THE INPUT:
____

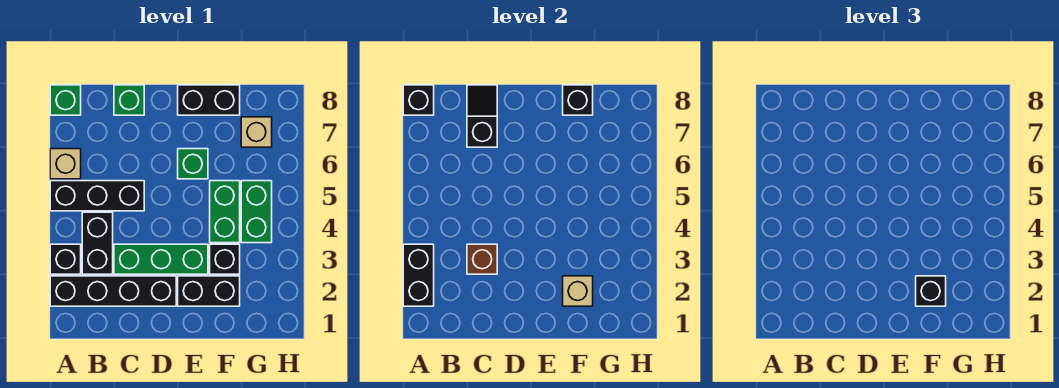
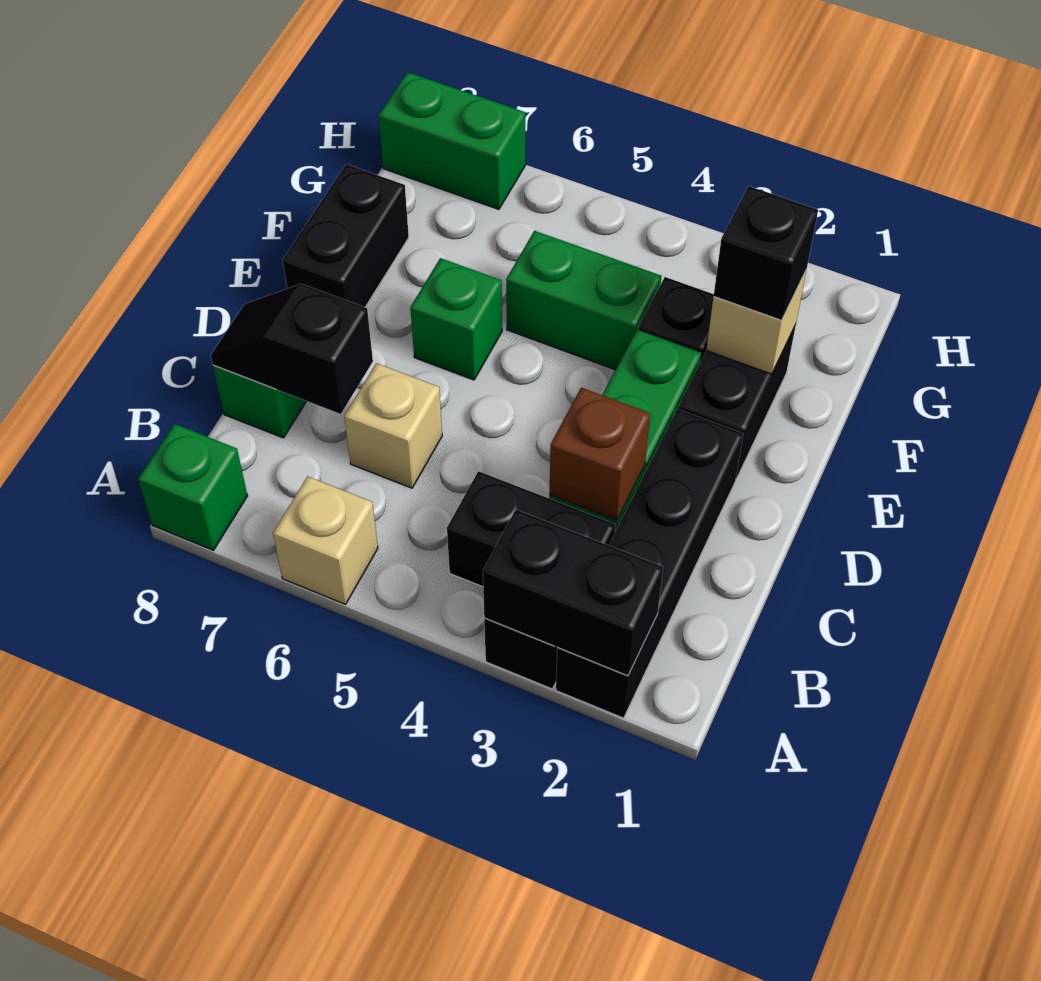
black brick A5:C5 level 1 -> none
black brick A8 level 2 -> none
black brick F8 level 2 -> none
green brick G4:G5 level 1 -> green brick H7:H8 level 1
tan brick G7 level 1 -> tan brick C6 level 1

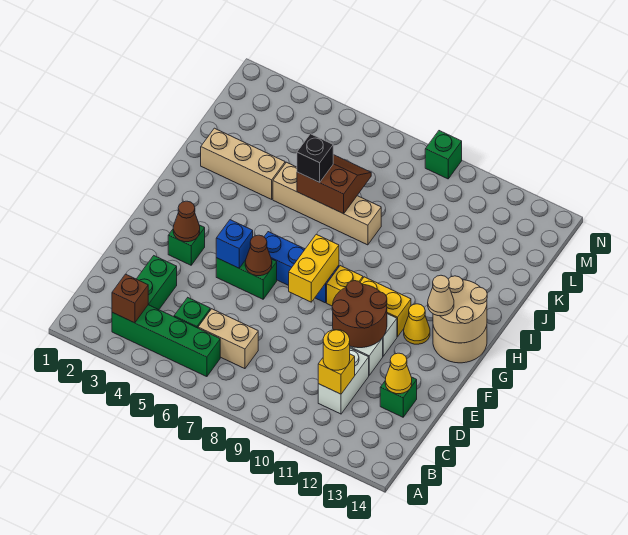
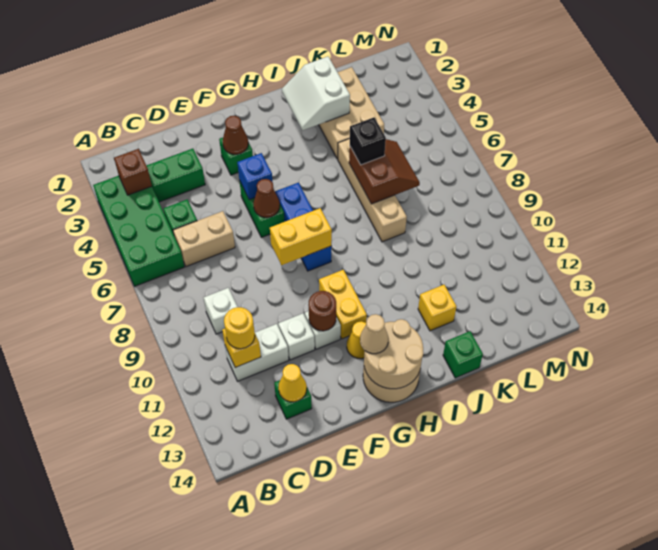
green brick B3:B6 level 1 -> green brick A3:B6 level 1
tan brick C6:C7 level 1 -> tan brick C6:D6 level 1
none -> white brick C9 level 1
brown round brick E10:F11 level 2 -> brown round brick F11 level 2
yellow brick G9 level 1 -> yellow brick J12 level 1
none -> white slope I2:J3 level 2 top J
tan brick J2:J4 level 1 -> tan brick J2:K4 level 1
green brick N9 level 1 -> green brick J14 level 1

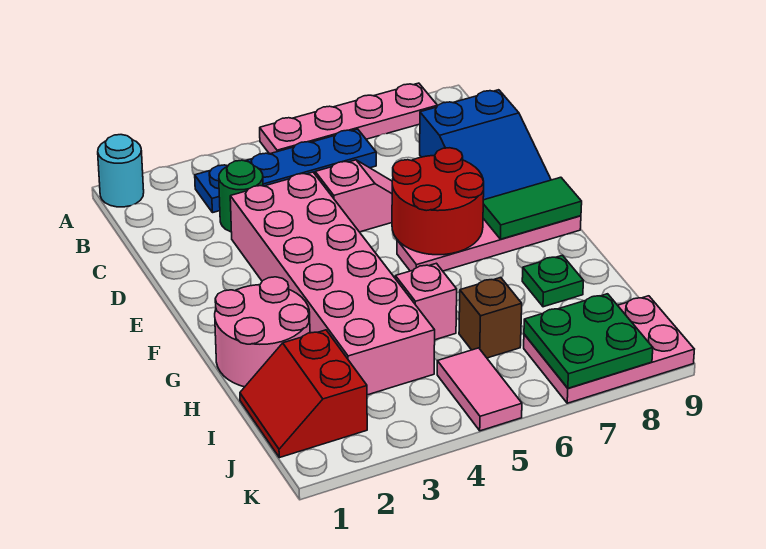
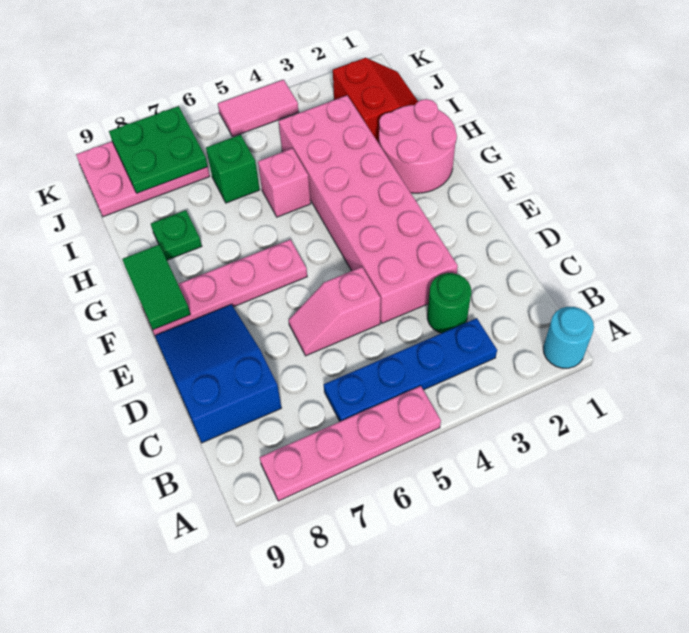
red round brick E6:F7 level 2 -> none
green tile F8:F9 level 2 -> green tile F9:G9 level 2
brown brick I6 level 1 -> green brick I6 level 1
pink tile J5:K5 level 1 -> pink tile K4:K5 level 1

____

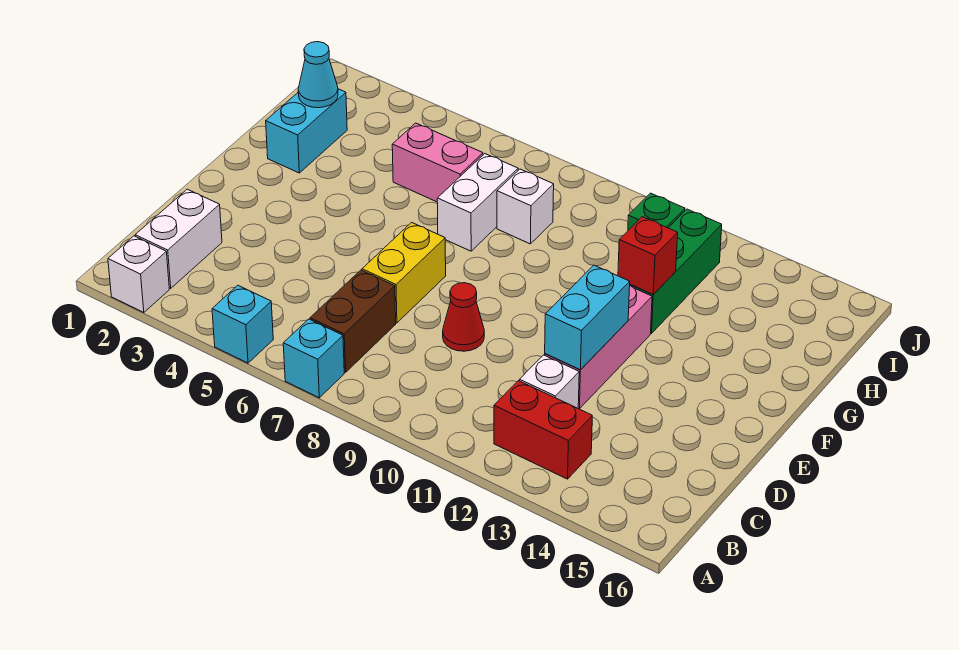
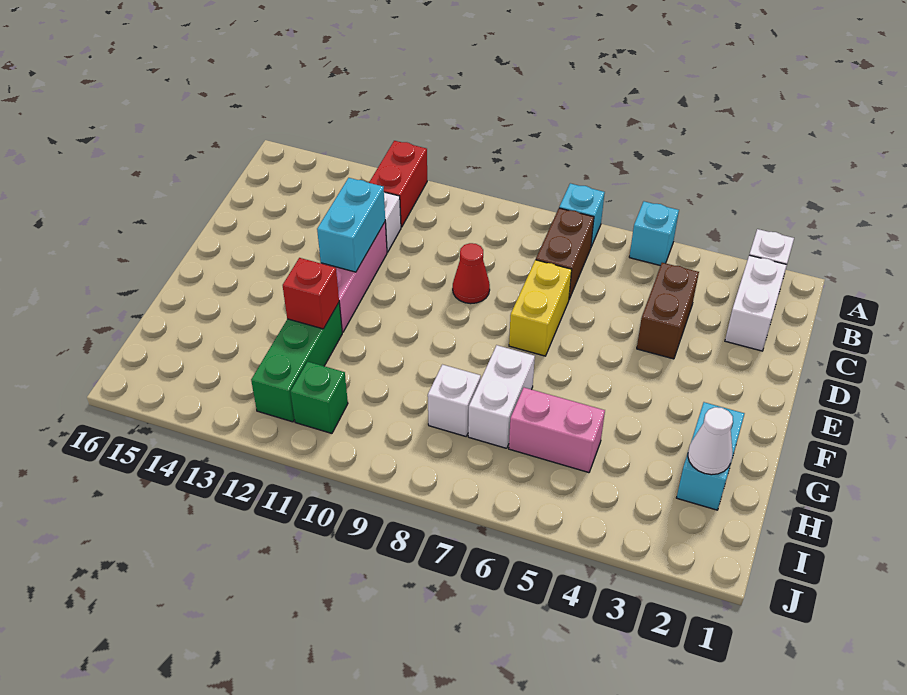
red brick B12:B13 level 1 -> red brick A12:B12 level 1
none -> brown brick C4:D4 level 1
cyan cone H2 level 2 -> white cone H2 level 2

____

ASSIGNED TASK: From the records above, quote word for word only the lines beginning at the line that has "black brick A5:C5 level 1 -> none" and stopping after the line that has "pink tile J5:K5". Omit the pictures.

WRITTEN RESPONSE:
black brick A5:C5 level 1 -> none
black brick A8 level 2 -> none
black brick F8 level 2 -> none
green brick G4:G5 level 1 -> green brick H7:H8 level 1
tan brick G7 level 1 -> tan brick C6 level 1

green brick B3:B6 level 1 -> green brick A3:B6 level 1
tan brick C6:C7 level 1 -> tan brick C6:D6 level 1
none -> white brick C9 level 1
brown round brick E10:F11 level 2 -> brown round brick F11 level 2
yellow brick G9 level 1 -> yellow brick J12 level 1
none -> white slope I2:J3 level 2 top J
tan brick J2:J4 level 1 -> tan brick J2:K4 level 1
green brick N9 level 1 -> green brick J14 level 1

red round brick E6:F7 level 2 -> none
green tile F8:F9 level 2 -> green tile F9:G9 level 2
brown brick I6 level 1 -> green brick I6 level 1
pink tile J5:K5 level 1 -> pink tile K4:K5 level 1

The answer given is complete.